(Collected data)
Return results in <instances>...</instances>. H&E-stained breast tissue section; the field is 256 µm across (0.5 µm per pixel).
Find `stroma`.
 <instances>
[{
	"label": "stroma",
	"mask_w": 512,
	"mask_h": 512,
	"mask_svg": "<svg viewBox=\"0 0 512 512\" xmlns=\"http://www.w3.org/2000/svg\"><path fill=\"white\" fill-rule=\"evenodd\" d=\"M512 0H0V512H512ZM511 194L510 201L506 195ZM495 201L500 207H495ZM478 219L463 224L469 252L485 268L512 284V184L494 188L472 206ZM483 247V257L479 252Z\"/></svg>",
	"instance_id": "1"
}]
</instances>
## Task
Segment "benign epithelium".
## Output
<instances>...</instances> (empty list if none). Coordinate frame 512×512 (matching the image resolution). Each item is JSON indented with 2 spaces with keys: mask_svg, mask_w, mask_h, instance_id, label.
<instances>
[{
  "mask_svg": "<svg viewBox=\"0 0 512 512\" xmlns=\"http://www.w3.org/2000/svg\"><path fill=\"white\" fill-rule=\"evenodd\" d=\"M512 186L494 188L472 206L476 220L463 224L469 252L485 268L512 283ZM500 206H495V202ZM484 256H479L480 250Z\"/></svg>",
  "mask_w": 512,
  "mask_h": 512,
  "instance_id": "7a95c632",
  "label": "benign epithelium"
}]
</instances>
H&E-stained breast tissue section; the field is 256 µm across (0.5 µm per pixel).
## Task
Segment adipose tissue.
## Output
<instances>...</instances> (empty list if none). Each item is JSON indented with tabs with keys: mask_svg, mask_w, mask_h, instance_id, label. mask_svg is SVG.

> [Your goal] Look through the material above and pick out each line holding the word "pixel".

> [Result of the exercise]
Return results in <instances>...</instances>. H&E-stained breast tissue section; the field is 256 µm across (0.5 µm per pixel).
H&E-stained breast tissue section; the field is 256 µm across (0.5 µm per pixel).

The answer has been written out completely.